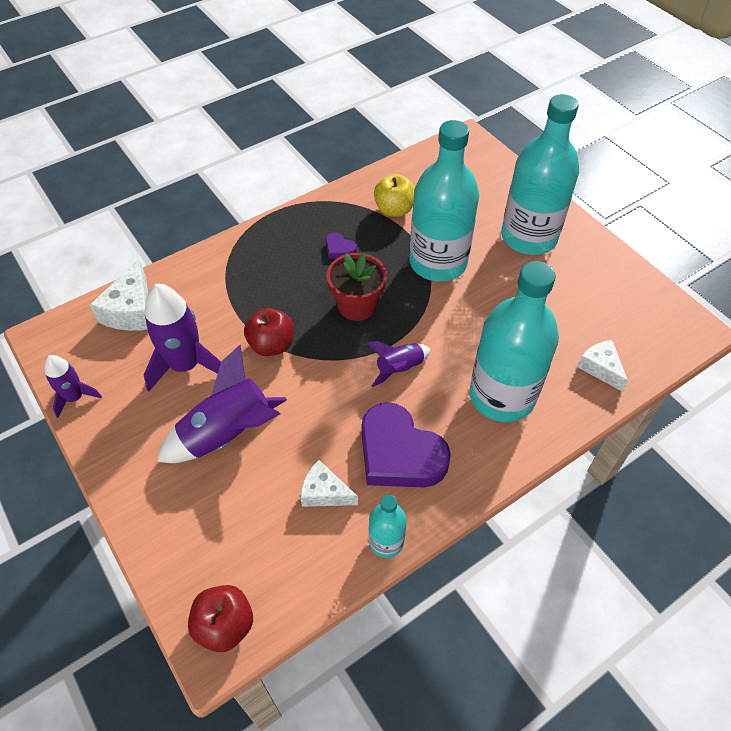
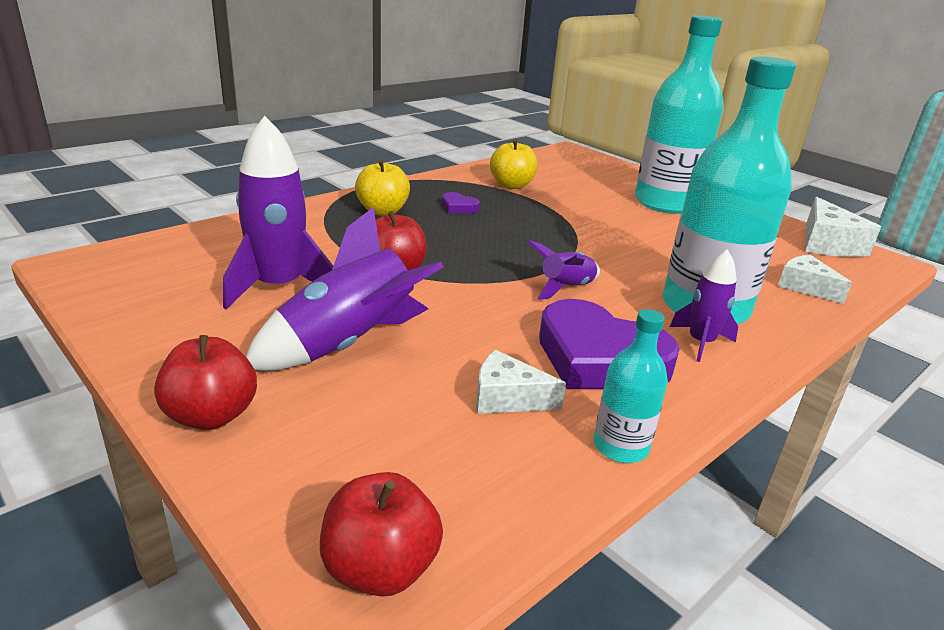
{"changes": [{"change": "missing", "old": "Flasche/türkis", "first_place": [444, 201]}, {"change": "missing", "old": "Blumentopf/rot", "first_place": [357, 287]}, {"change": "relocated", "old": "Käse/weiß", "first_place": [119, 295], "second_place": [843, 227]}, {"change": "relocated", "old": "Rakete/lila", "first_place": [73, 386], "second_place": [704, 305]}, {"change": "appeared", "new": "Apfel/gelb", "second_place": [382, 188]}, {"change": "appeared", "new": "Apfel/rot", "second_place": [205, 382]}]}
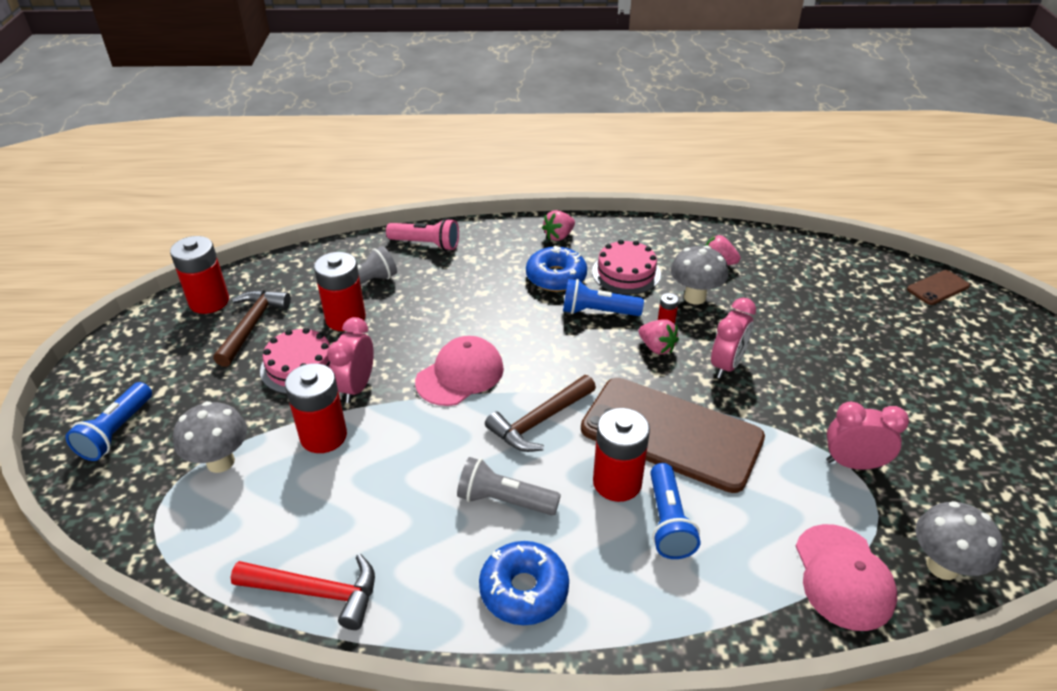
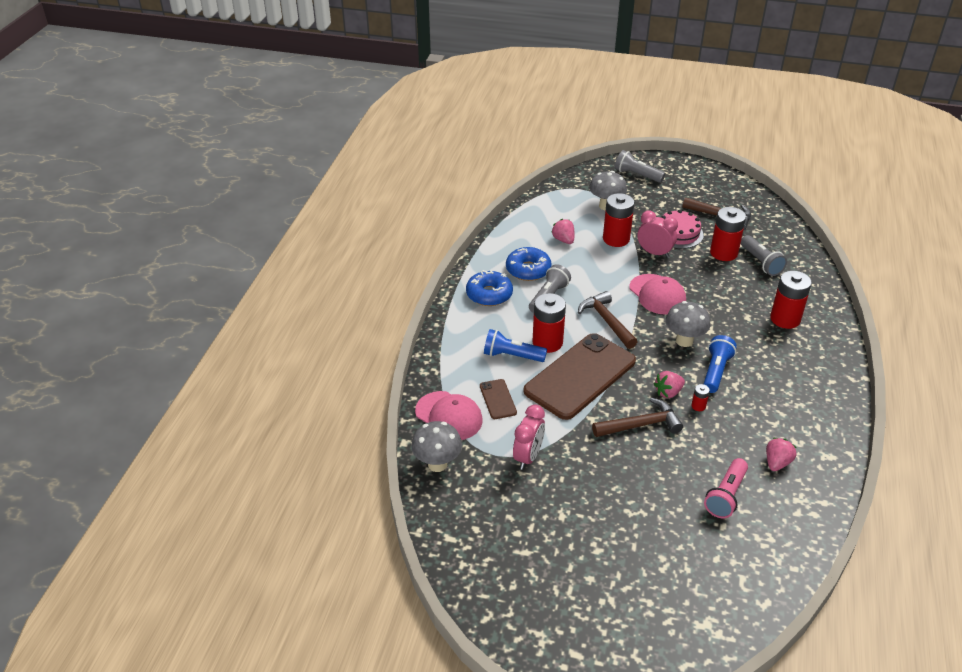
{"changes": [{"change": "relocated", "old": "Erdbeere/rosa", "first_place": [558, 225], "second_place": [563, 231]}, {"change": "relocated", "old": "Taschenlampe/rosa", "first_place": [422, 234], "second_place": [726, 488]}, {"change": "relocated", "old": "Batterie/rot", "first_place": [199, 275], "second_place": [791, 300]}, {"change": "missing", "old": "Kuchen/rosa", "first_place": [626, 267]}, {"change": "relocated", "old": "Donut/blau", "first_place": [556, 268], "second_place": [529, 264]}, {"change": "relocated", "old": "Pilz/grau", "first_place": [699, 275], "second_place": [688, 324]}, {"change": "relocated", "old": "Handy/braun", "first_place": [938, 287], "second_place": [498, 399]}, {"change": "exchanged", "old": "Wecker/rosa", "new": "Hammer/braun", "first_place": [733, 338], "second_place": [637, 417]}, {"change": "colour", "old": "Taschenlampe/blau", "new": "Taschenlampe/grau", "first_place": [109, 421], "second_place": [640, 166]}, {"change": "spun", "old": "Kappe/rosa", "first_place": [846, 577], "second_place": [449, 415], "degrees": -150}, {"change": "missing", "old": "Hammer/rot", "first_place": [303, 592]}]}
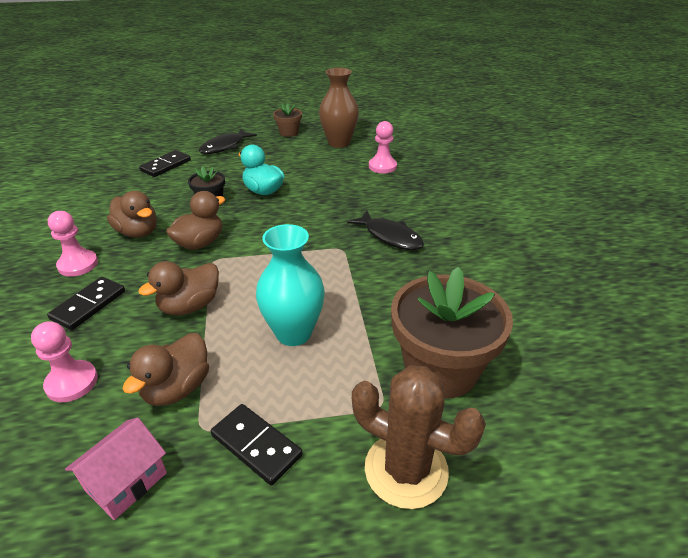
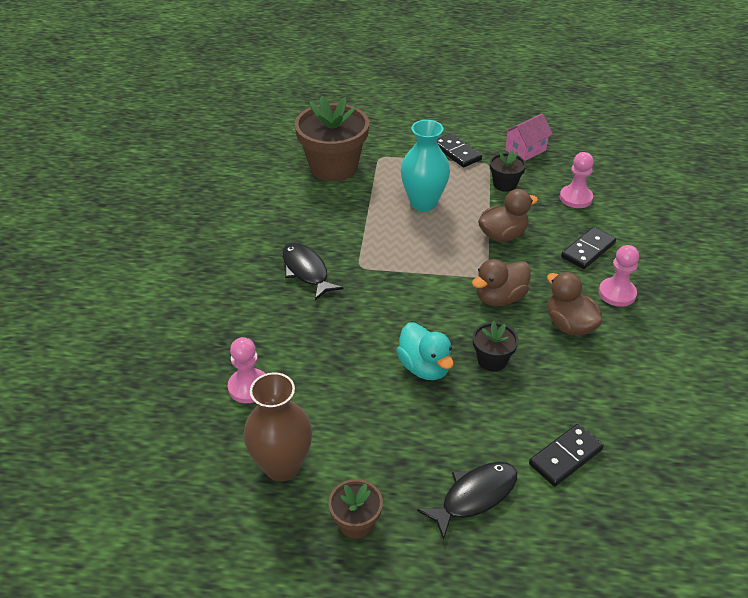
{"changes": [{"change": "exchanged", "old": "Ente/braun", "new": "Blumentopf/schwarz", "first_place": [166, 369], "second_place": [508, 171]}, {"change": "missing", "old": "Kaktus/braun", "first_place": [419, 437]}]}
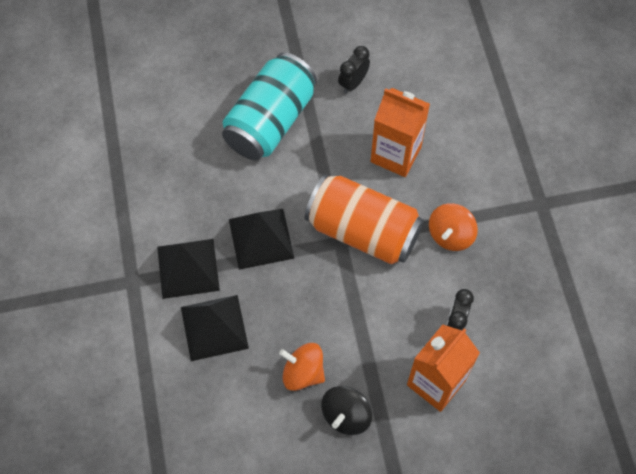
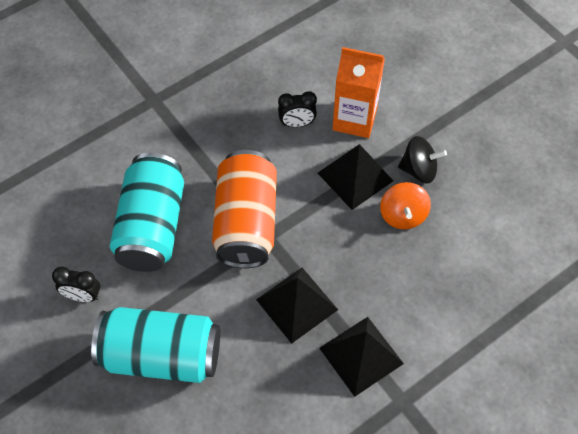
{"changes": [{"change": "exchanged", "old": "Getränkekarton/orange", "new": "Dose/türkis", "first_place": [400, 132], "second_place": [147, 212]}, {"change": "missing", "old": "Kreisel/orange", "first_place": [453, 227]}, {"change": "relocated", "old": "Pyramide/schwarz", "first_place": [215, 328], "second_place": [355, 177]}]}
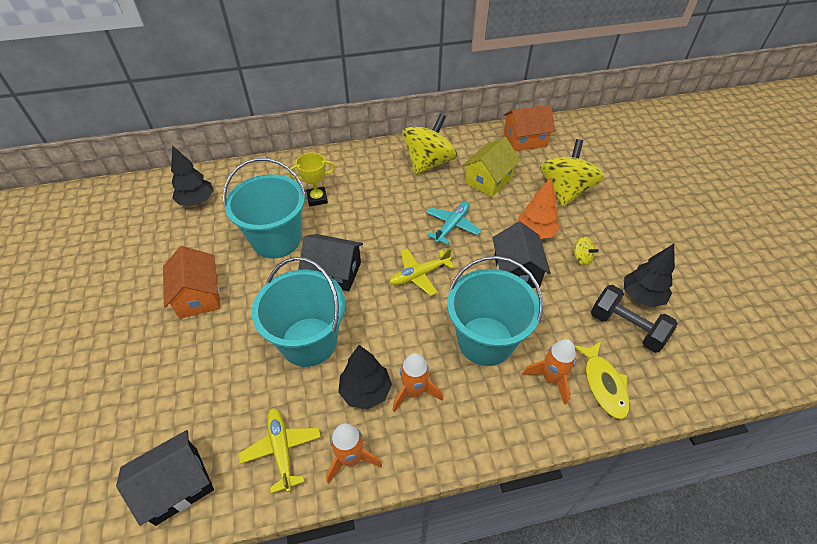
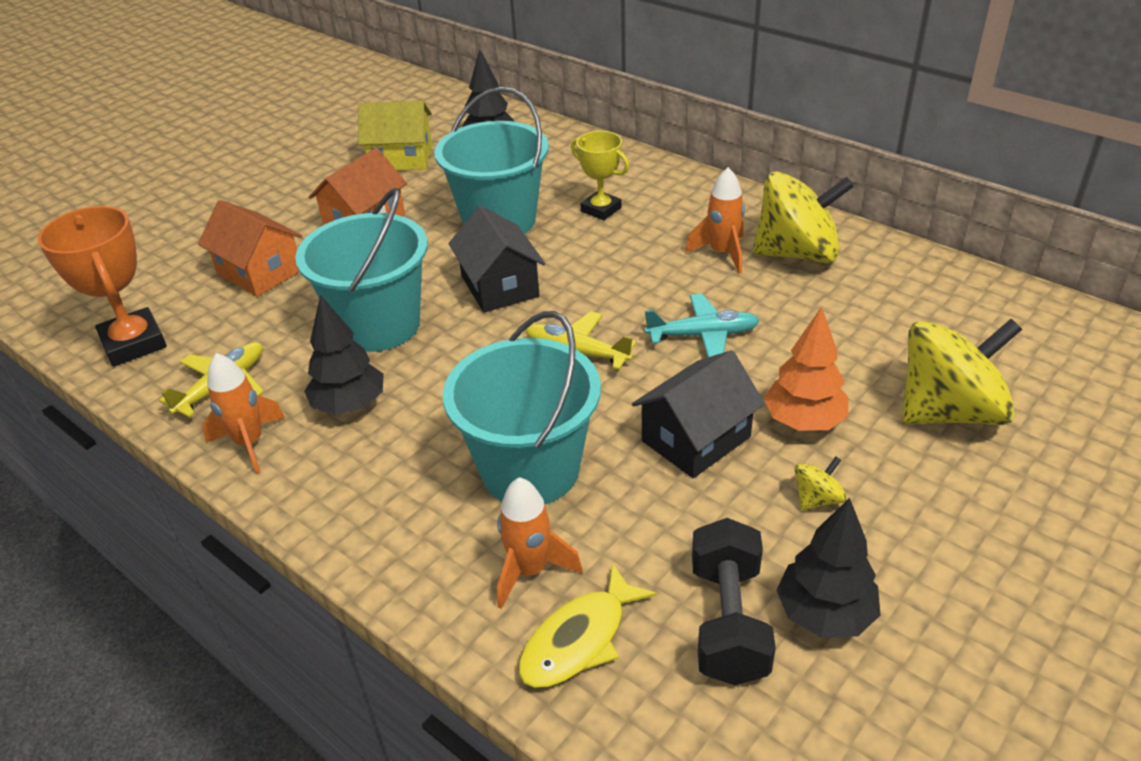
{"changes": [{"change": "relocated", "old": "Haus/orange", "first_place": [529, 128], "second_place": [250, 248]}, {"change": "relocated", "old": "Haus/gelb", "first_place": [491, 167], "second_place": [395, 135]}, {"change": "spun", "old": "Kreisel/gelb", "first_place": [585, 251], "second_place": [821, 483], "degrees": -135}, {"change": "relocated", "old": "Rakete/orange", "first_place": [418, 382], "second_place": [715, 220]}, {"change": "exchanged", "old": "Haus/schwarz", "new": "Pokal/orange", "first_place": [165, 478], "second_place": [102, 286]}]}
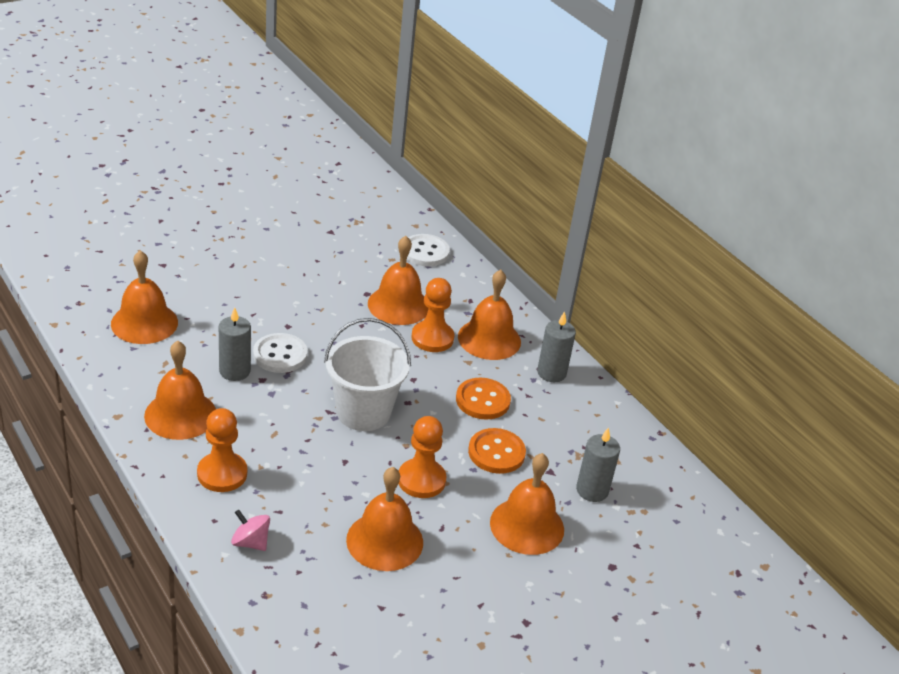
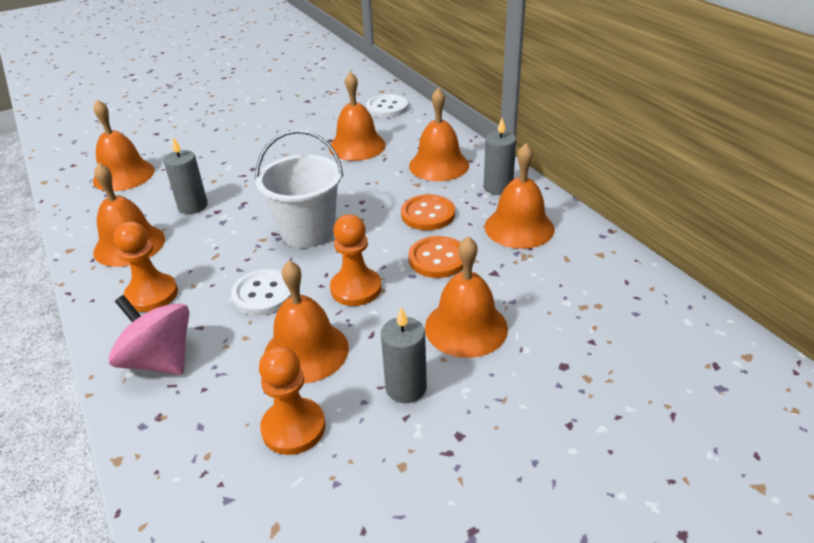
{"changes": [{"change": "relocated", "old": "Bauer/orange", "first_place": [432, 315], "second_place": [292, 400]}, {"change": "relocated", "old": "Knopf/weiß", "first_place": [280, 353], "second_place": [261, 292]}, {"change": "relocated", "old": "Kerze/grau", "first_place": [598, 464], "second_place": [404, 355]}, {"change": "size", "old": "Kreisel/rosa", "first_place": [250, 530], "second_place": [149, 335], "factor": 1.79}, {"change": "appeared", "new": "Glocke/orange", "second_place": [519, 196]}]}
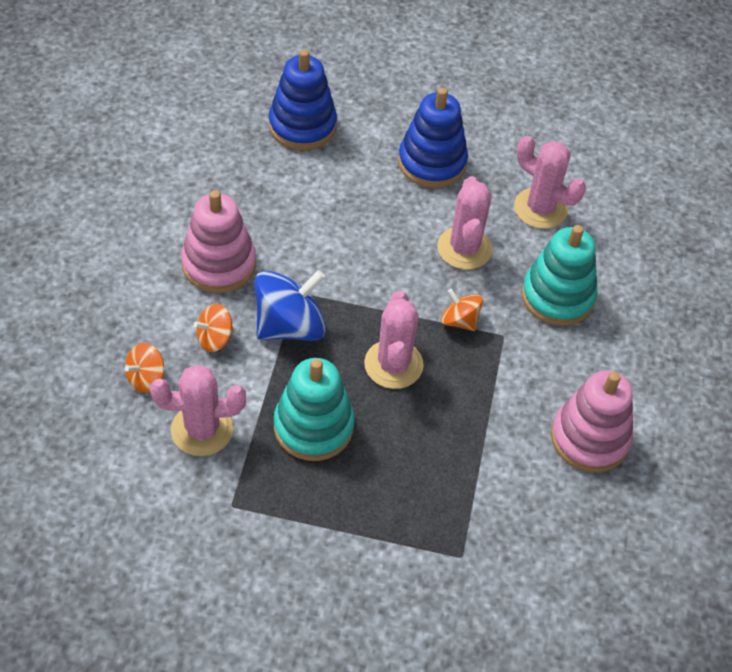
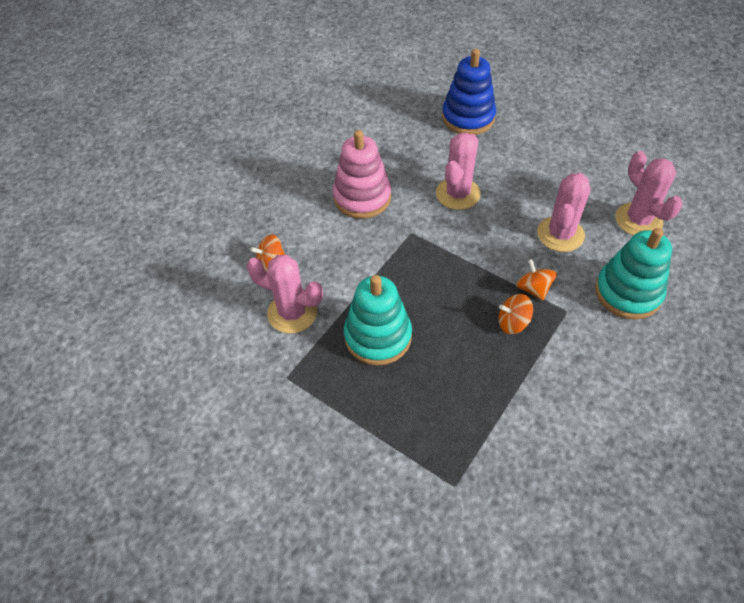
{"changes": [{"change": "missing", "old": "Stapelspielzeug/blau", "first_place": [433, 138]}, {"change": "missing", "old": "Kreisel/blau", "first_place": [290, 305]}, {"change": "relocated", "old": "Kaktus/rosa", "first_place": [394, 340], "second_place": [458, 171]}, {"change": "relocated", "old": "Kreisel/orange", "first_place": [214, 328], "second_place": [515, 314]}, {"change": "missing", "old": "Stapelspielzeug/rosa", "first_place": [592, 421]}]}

================

Task requirements
If a record contains a picture, omit the picture and repeat everything else exactly.

Your solution
{"changes": [{"change": "missing", "old": "Flasche/türkis", "first_place": [444, 201]}, {"change": "missing", "old": "Blumentopf/rot", "first_place": [357, 287]}, {"change": "relocated", "old": "Käse/weiß", "first_place": [119, 295], "second_place": [843, 227]}, {"change": "relocated", "old": "Rakete/lila", "first_place": [73, 386], "second_place": [704, 305]}, {"change": "appeared", "new": "Apfel/gelb", "second_place": [382, 188]}, {"change": "appeared", "new": "Apfel/rot", "second_place": [205, 382]}]}
{"changes": [{"change": "relocated", "old": "Erdbeere/rosa", "first_place": [558, 225], "second_place": [563, 231]}, {"change": "relocated", "old": "Taschenlampe/rosa", "first_place": [422, 234], "second_place": [726, 488]}, {"change": "relocated", "old": "Batterie/rot", "first_place": [199, 275], "second_place": [791, 300]}, {"change": "missing", "old": "Kuchen/rosa", "first_place": [626, 267]}, {"change": "relocated", "old": "Donut/blau", "first_place": [556, 268], "second_place": [529, 264]}, {"change": "relocated", "old": "Pilz/grau", "first_place": [699, 275], "second_place": [688, 324]}, {"change": "relocated", "old": "Handy/braun", "first_place": [938, 287], "second_place": [498, 399]}, {"change": "exchanged", "old": "Wecker/rosa", "new": "Hammer/braun", "first_place": [733, 338], "second_place": [637, 417]}, {"change": "colour", "old": "Taschenlampe/blau", "new": "Taschenlampe/grau", "first_place": [109, 421], "second_place": [640, 166]}, {"change": "spun", "old": "Kappe/rosa", "first_place": [846, 577], "second_place": [449, 415], "degrees": -150}, {"change": "missing", "old": "Hammer/rot", "first_place": [303, 592]}]}
{"changes": [{"change": "exchanged", "old": "Ente/braun", "new": "Blumentopf/schwarz", "first_place": [166, 369], "second_place": [508, 171]}, {"change": "missing", "old": "Kaktus/braun", "first_place": [419, 437]}]}
{"changes": [{"change": "exchanged", "old": "Getränkekarton/orange", "new": "Dose/türkis", "first_place": [400, 132], "second_place": [147, 212]}, {"change": "missing", "old": "Kreisel/orange", "first_place": [453, 227]}, {"change": "relocated", "old": "Pyramide/schwarz", "first_place": [215, 328], "second_place": [355, 177]}]}
{"changes": [{"change": "relocated", "old": "Haus/orange", "first_place": [529, 128], "second_place": [250, 248]}, {"change": "relocated", "old": "Haus/gelb", "first_place": [491, 167], "second_place": [395, 135]}, {"change": "spun", "old": "Kreisel/gelb", "first_place": [585, 251], "second_place": [821, 483], "degrees": -135}, {"change": "relocated", "old": "Rakete/orange", "first_place": [418, 382], "second_place": [715, 220]}, {"change": "exchanged", "old": "Haus/schwarz", "new": "Pokal/orange", "first_place": [165, 478], "second_place": [102, 286]}]}
{"changes": [{"change": "relocated", "old": "Bauer/orange", "first_place": [432, 315], "second_place": [292, 400]}, {"change": "relocated", "old": "Knopf/weiß", "first_place": [280, 353], "second_place": [261, 292]}, {"change": "relocated", "old": "Kerze/grau", "first_place": [598, 464], "second_place": [404, 355]}, {"change": "size", "old": "Kreisel/rosa", "first_place": [250, 530], "second_place": [149, 335], "factor": 1.79}, {"change": "appeared", "new": "Glocke/orange", "second_place": [519, 196]}]}
{"changes": [{"change": "missing", "old": "Stapelspielzeug/blau", "first_place": [433, 138]}, {"change": "missing", "old": "Kreisel/blau", "first_place": [290, 305]}, {"change": "relocated", "old": "Kaktus/rosa", "first_place": [394, 340], "second_place": [458, 171]}, {"change": "relocated", "old": "Kreisel/orange", "first_place": [214, 328], "second_place": [515, 314]}, {"change": "missing", "old": "Stapelspielzeug/rosa", "first_place": [592, 421]}]}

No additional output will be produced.